## SUPPLIED INFORMATION
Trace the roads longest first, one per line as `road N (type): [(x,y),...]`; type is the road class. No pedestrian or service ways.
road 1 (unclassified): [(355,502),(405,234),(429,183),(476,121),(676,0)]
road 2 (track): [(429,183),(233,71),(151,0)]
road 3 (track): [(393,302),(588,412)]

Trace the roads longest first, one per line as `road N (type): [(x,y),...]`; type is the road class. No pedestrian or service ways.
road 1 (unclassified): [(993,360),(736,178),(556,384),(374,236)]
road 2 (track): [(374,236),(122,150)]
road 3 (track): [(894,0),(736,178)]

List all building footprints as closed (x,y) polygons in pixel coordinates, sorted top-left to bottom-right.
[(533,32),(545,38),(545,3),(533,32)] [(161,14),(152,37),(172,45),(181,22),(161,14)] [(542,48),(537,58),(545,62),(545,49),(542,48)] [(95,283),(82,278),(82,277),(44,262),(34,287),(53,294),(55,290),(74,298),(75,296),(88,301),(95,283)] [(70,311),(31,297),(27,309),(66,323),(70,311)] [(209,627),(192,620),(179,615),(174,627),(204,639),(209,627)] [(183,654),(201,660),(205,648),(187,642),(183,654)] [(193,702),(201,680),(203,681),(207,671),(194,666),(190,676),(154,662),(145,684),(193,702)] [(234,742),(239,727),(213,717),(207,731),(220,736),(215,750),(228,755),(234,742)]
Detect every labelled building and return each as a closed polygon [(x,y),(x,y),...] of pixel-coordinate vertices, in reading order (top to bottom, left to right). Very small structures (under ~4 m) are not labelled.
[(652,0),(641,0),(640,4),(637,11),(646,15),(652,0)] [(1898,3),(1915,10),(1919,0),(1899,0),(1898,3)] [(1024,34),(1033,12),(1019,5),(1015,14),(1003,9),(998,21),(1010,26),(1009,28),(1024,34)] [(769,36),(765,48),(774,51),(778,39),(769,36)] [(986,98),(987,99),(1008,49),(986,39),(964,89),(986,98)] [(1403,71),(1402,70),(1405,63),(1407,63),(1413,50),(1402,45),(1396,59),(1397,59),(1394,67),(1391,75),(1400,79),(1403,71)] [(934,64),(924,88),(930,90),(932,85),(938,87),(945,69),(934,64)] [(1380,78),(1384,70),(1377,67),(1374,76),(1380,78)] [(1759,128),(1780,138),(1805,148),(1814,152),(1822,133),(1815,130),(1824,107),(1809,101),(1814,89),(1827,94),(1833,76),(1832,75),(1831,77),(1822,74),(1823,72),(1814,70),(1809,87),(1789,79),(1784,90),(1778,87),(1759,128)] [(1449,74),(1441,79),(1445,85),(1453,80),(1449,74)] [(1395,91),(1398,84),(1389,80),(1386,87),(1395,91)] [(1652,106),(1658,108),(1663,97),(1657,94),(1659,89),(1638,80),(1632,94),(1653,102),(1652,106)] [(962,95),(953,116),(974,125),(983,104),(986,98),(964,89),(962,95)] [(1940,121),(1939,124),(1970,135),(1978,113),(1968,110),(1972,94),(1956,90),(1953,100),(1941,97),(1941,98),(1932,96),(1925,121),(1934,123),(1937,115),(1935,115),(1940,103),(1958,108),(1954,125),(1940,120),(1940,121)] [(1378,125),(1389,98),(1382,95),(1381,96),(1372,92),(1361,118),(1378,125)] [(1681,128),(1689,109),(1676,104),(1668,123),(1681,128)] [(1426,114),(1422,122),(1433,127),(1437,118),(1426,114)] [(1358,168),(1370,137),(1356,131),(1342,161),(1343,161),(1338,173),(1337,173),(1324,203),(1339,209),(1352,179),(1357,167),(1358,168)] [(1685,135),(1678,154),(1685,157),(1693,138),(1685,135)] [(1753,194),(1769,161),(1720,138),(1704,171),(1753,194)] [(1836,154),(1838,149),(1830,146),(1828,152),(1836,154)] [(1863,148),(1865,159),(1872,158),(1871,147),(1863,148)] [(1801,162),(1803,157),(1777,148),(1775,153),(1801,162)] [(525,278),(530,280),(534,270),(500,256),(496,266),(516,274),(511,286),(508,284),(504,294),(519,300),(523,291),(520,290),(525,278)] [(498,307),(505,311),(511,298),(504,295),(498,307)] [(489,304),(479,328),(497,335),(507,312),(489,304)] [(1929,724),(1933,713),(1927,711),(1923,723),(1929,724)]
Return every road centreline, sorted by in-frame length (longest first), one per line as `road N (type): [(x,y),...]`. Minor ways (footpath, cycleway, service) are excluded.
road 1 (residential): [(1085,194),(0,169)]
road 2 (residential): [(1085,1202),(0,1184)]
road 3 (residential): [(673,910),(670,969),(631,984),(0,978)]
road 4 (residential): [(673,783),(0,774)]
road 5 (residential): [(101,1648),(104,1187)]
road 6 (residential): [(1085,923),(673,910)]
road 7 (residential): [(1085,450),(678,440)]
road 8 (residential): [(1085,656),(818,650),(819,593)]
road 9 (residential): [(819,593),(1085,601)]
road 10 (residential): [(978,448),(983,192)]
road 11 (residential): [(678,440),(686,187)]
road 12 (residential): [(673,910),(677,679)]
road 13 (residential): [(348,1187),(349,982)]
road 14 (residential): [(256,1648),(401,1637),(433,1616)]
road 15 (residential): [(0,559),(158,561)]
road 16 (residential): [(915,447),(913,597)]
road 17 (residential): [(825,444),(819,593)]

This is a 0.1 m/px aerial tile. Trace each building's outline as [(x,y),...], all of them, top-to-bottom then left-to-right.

## DIRECTIONS FOR THIS TASK
For this exercise, return the material above in full and exactly.

## COMPLETED EXERCISE
Trace the roads longest first, one per line as `road N (type): [(x,y),...]`; type is the road class. No pedestrian or service ways.
road 1 (unclassified): [(355,502),(405,234),(429,183),(476,121),(676,0)]
road 2 (track): [(429,183),(233,71),(151,0)]
road 3 (track): [(393,302),(588,412)]

Trace the roads longest first, one per line as `road N (type): [(x,y),...]`; type is the road class. No pedestrian or service ways.
road 1 (unclassified): [(993,360),(736,178),(556,384),(374,236)]
road 2 (track): [(374,236),(122,150)]
road 3 (track): [(894,0),(736,178)]

List all building footprints as closed (x,y) polygons in pixel coordinates, sorted top-left to bottom-right.
[(533,32),(545,38),(545,3),(533,32)] [(161,14),(152,37),(172,45),(181,22),(161,14)] [(542,48),(537,58),(545,62),(545,49),(542,48)] [(95,283),(82,278),(82,277),(44,262),(34,287),(53,294),(55,290),(74,298),(75,296),(88,301),(95,283)] [(70,311),(31,297),(27,309),(66,323),(70,311)] [(209,627),(192,620),(179,615),(174,627),(204,639),(209,627)] [(183,654),(201,660),(205,648),(187,642),(183,654)] [(193,702),(201,680),(203,681),(207,671),(194,666),(190,676),(154,662),(145,684),(193,702)] [(234,742),(239,727),(213,717),(207,731),(220,736),(215,750),(228,755),(234,742)]
Detect every labelled building and return each as a closed polygon [(x,y),(x,y),...] of pixel-coordinate vertices, in reading order (top to bottom, left to right). Very small structures (under ~4 m) are not labelled.
[(652,0),(641,0),(640,4),(637,11),(646,15),(652,0)] [(1898,3),(1915,10),(1919,0),(1899,0),(1898,3)] [(1024,34),(1033,12),(1019,5),(1015,14),(1003,9),(998,21),(1010,26),(1009,28),(1024,34)] [(769,36),(765,48),(774,51),(778,39),(769,36)] [(986,98),(987,99),(1008,49),(986,39),(964,89),(986,98)] [(1403,71),(1402,70),(1405,63),(1407,63),(1413,50),(1402,45),(1396,59),(1397,59),(1394,67),(1391,75),(1400,79),(1403,71)] [(934,64),(924,88),(930,90),(932,85),(938,87),(945,69),(934,64)] [(1380,78),(1384,70),(1377,67),(1374,76),(1380,78)] [(1759,128),(1780,138),(1805,148),(1814,152),(1822,133),(1815,130),(1824,107),(1809,101),(1814,89),(1827,94),(1833,76),(1832,75),(1831,77),(1822,74),(1823,72),(1814,70),(1809,87),(1789,79),(1784,90),(1778,87),(1759,128)] [(1449,74),(1441,79),(1445,85),(1453,80),(1449,74)] [(1395,91),(1398,84),(1389,80),(1386,87),(1395,91)] [(1652,106),(1658,108),(1663,97),(1657,94),(1659,89),(1638,80),(1632,94),(1653,102),(1652,106)] [(962,95),(953,116),(974,125),(983,104),(986,98),(964,89),(962,95)] [(1940,121),(1939,124),(1970,135),(1978,113),(1968,110),(1972,94),(1956,90),(1953,100),(1941,97),(1941,98),(1932,96),(1925,121),(1934,123),(1937,115),(1935,115),(1940,103),(1958,108),(1954,125),(1940,120),(1940,121)] [(1378,125),(1389,98),(1382,95),(1381,96),(1372,92),(1361,118),(1378,125)] [(1681,128),(1689,109),(1676,104),(1668,123),(1681,128)] [(1426,114),(1422,122),(1433,127),(1437,118),(1426,114)] [(1358,168),(1370,137),(1356,131),(1342,161),(1343,161),(1338,173),(1337,173),(1324,203),(1339,209),(1352,179),(1357,167),(1358,168)] [(1685,135),(1678,154),(1685,157),(1693,138),(1685,135)] [(1753,194),(1769,161),(1720,138),(1704,171),(1753,194)] [(1836,154),(1838,149),(1830,146),(1828,152),(1836,154)] [(1863,148),(1865,159),(1872,158),(1871,147),(1863,148)] [(1801,162),(1803,157),(1777,148),(1775,153),(1801,162)] [(525,278),(530,280),(534,270),(500,256),(496,266),(516,274),(511,286),(508,284),(504,294),(519,300),(523,291),(520,290),(525,278)] [(498,307),(505,311),(511,298),(504,295),(498,307)] [(489,304),(479,328),(497,335),(507,312),(489,304)] [(1929,724),(1933,713),(1927,711),(1923,723),(1929,724)]
Return every road centreline, sorted by in-frame length (longest first), one per line as `road N (type): [(x,y),...]`. Minor ways (footpath, cycleway, service) are excluded.
road 1 (residential): [(1085,194),(0,169)]
road 2 (residential): [(1085,1202),(0,1184)]
road 3 (residential): [(673,910),(670,969),(631,984),(0,978)]
road 4 (residential): [(673,783),(0,774)]
road 5 (residential): [(101,1648),(104,1187)]
road 6 (residential): [(1085,923),(673,910)]
road 7 (residential): [(1085,450),(678,440)]
road 8 (residential): [(1085,656),(818,650),(819,593)]
road 9 (residential): [(819,593),(1085,601)]
road 10 (residential): [(978,448),(983,192)]
road 11 (residential): [(678,440),(686,187)]
road 12 (residential): [(673,910),(677,679)]
road 13 (residential): [(348,1187),(349,982)]
road 14 (residential): [(256,1648),(401,1637),(433,1616)]
road 15 (residential): [(0,559),(158,561)]
road 16 (residential): [(915,447),(913,597)]
road 17 (residential): [(825,444),(819,593)]

This is a 0.1 m/px aerial tile. Trace each building's outline as [(x,y),...], all of them, top-to-bottom then left-to-right.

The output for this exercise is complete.